### LISTED RECORDS
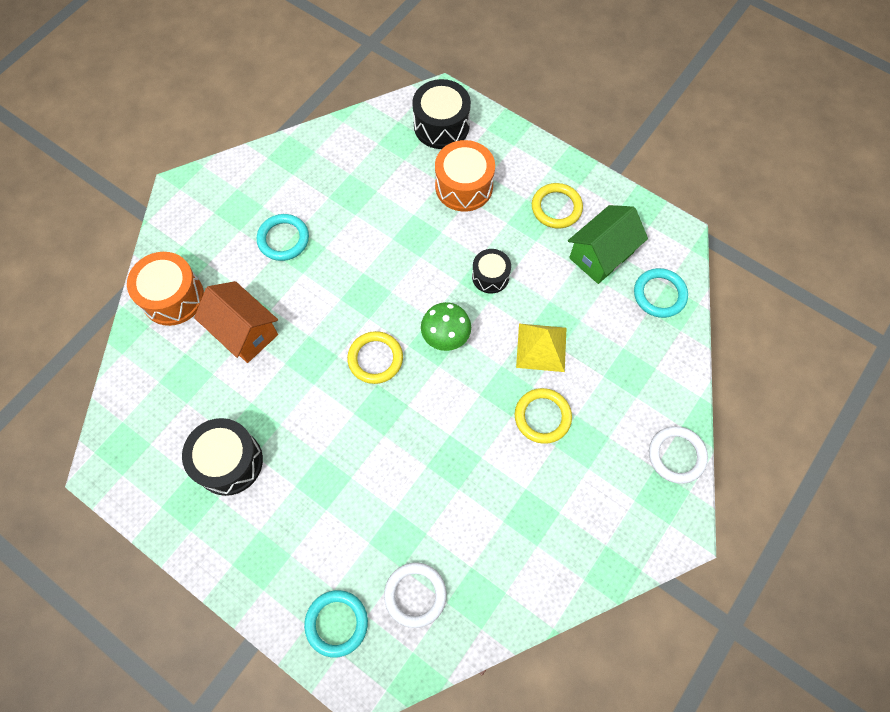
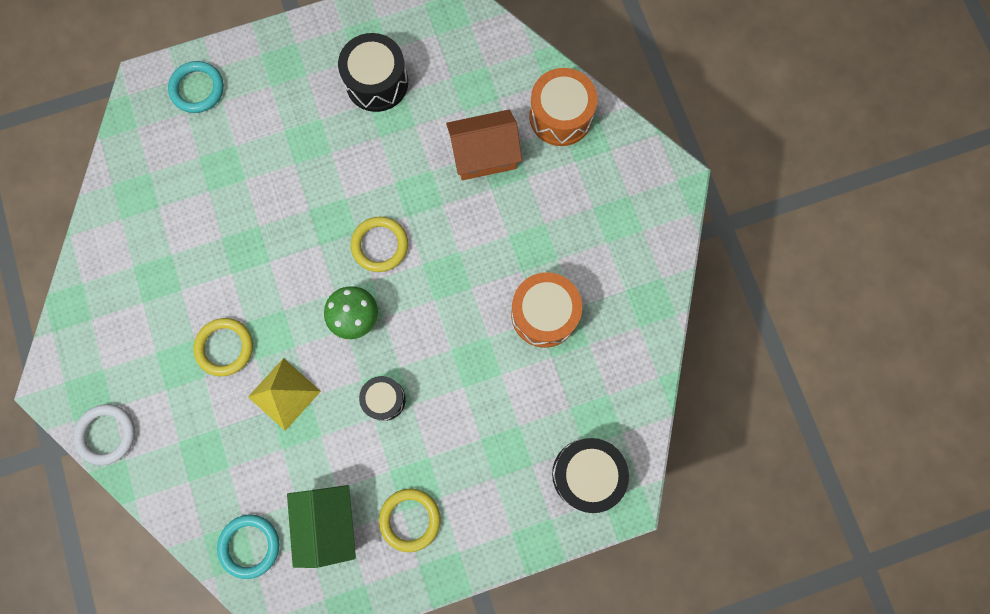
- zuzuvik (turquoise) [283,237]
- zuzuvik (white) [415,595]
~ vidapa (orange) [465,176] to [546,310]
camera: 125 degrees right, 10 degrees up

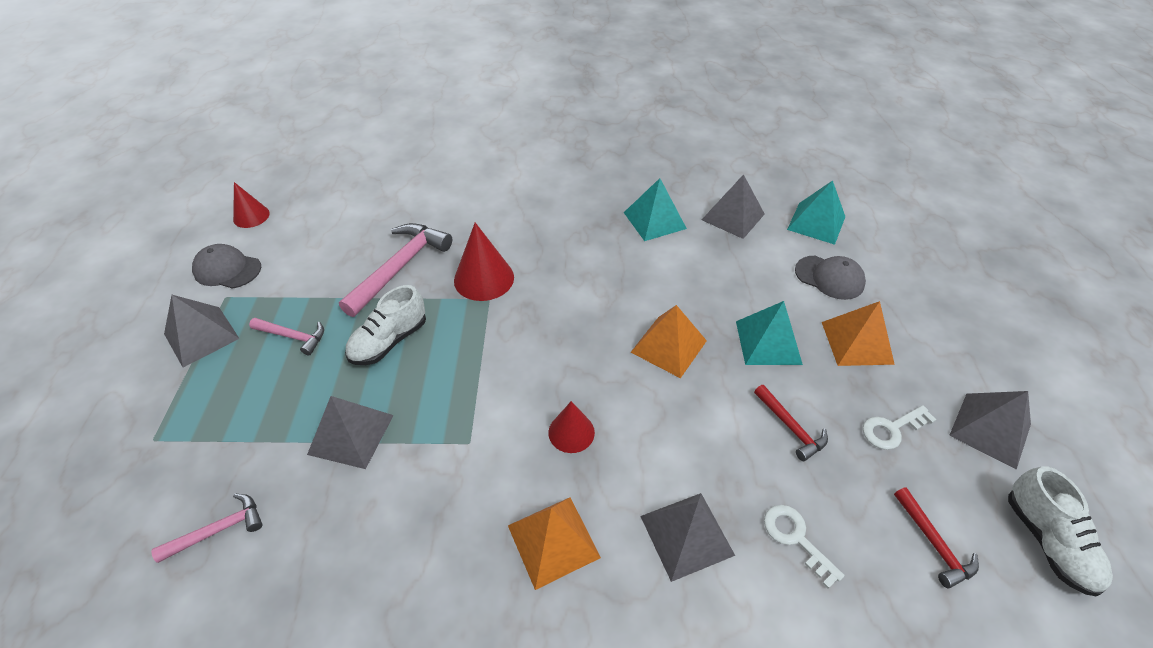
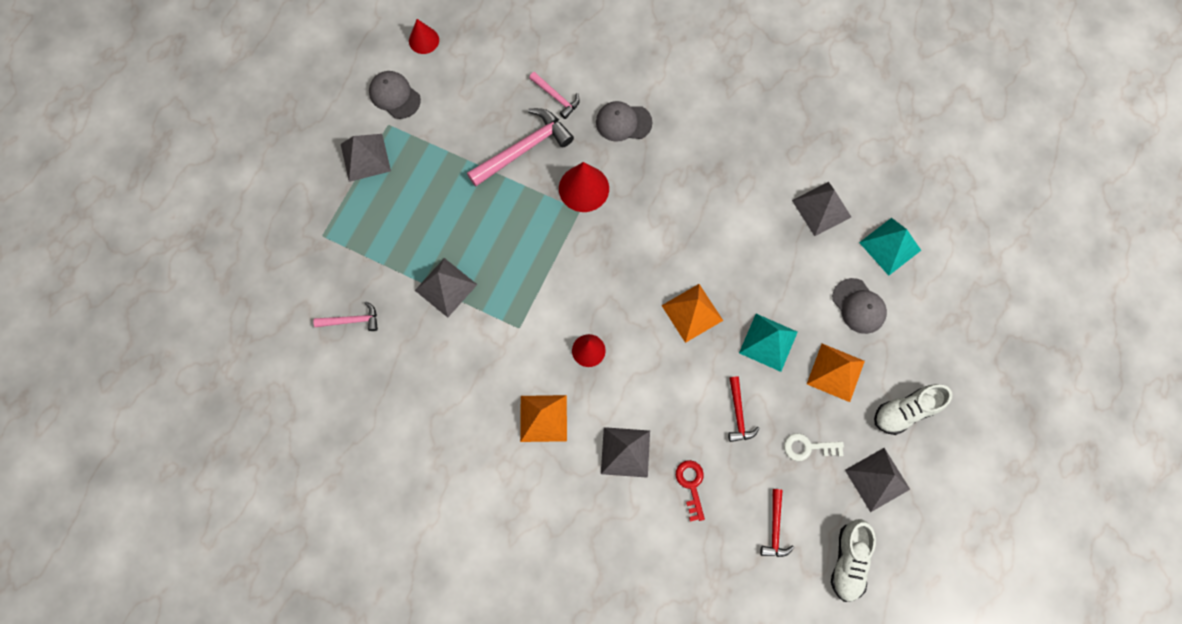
- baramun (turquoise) [655,209]
+ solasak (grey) [624,121]
~ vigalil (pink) [286,337] to [554,95]
~ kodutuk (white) [385,325] to [913,409]
~ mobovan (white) [804,547] to mobovan (red) [690,491]
camera: 25 degrees right, 25 degrees up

### WHAT YOU SHOULD DO
Word for word, return the listing above; the pictures do not belong in the copy.

### TASK SOLUTION
- zuzuvik (turquoise) [283,237]
- zuzuvik (white) [415,595]
~ vidapa (orange) [465,176] to [546,310]
camera: 125 degrees right, 10 degrees up

- baramun (turquoise) [655,209]
+ solasak (grey) [624,121]
~ vigalil (pink) [286,337] to [554,95]
~ kodutuk (white) [385,325] to [913,409]
~ mobovan (white) [804,547] to mobovan (red) [690,491]
camera: 25 degrees right, 25 degrees up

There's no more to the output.